- **To do**: Repeat the data as given. Images do not go in the copy.

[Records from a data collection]
::::::::::

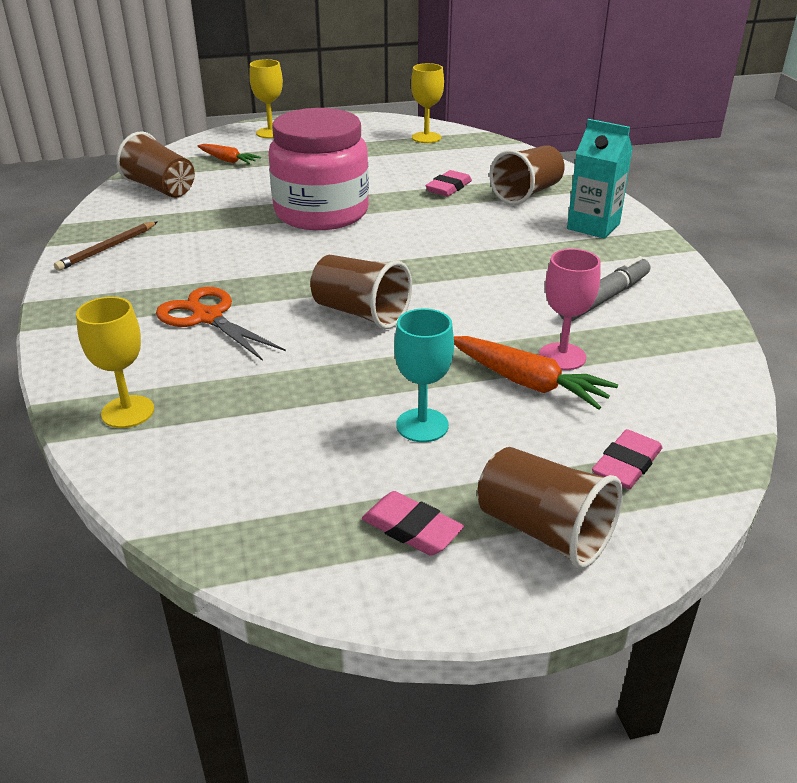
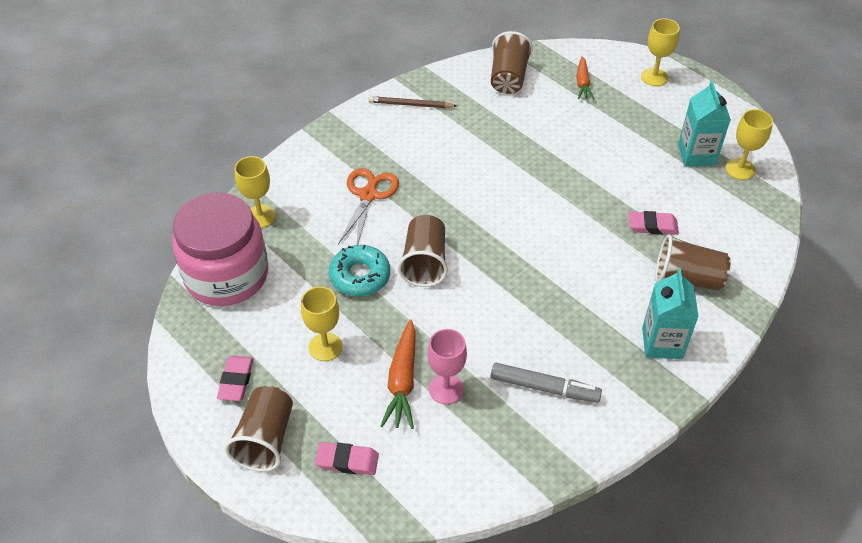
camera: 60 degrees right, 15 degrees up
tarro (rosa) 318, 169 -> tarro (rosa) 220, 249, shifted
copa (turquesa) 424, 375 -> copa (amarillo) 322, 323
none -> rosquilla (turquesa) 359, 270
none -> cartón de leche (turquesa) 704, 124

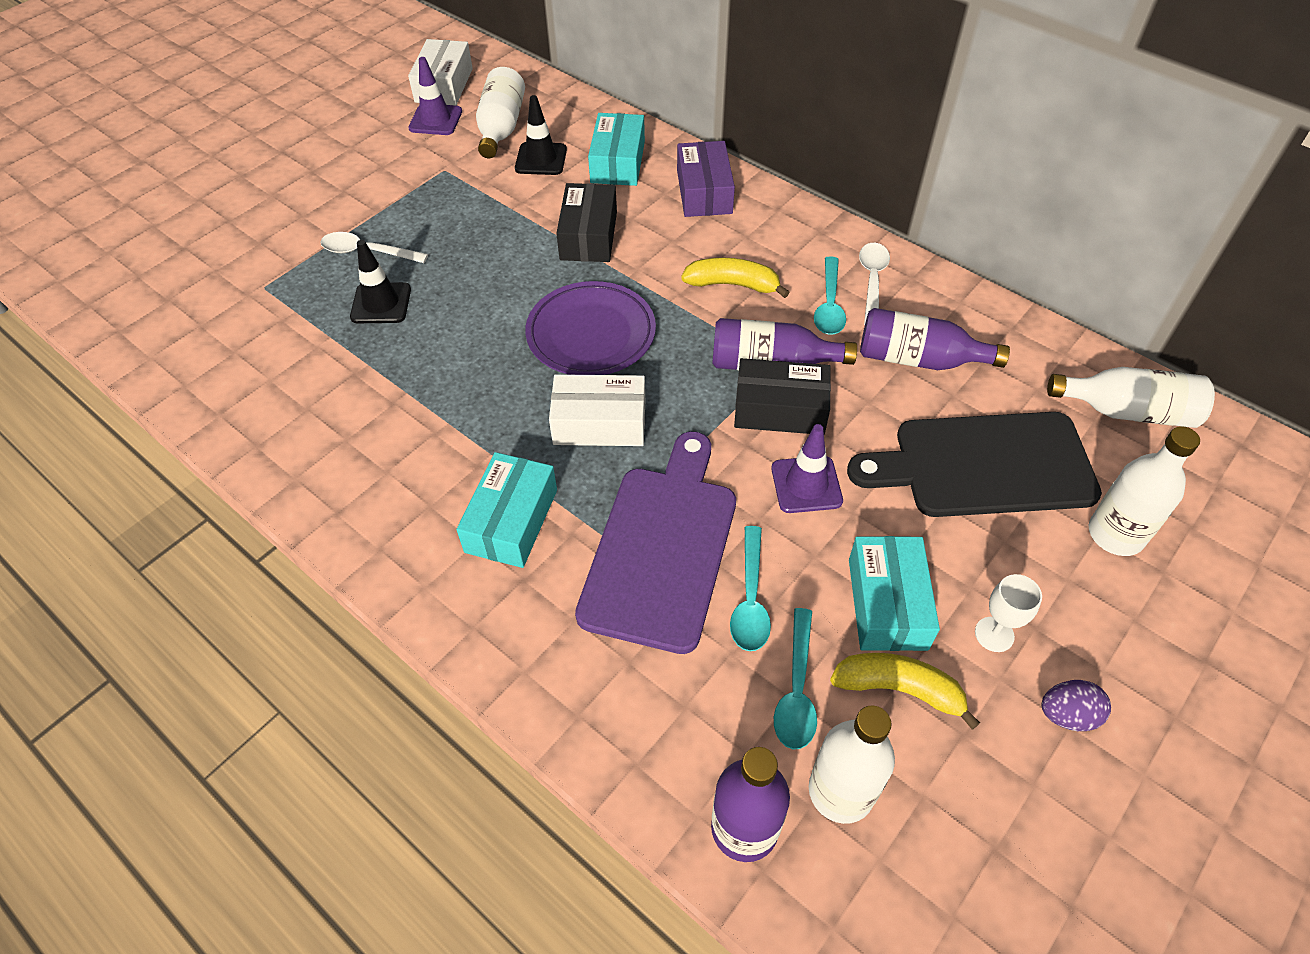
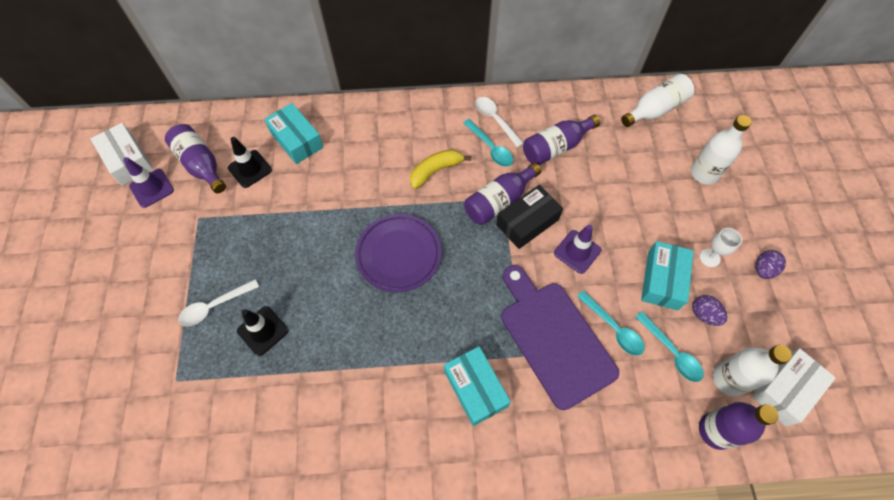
camera: 45 degrees left, 10 degrees up
botella (blanco) 500, 112 -> botella (morado) 195, 158
caja (turquesa) 894, 593 -> caja (turquesa) 667, 275, 60 degrees clockwise
plátano (amarillo) 905, 691 -> huevo (morado) 709, 310
caja (blanco) 597, 410 -> caja (blanco) 793, 387, shifted
caja (negro) 586, 222 -> none
caja (morado) 706, 179 -> none
tabla de cortar (negro) 974, 464 -> none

::::::::::

- **Exercise response**:
camera: 60 degrees right, 15 degrees up
tarro (rosa) 318, 169 -> tarro (rosa) 220, 249, shifted
copa (turquesa) 424, 375 -> copa (amarillo) 322, 323
none -> rosquilla (turquesa) 359, 270
none -> cartón de leche (turquesa) 704, 124

camera: 45 degrees left, 10 degrees up
botella (blanco) 500, 112 -> botella (morado) 195, 158
caja (turquesa) 894, 593 -> caja (turquesa) 667, 275, 60 degrees clockwise
plátano (amarillo) 905, 691 -> huevo (morado) 709, 310
caja (blanco) 597, 410 -> caja (blanco) 793, 387, shifted
caja (negro) 586, 222 -> none
caja (morado) 706, 179 -> none
tabla de cortar (negro) 974, 464 -> none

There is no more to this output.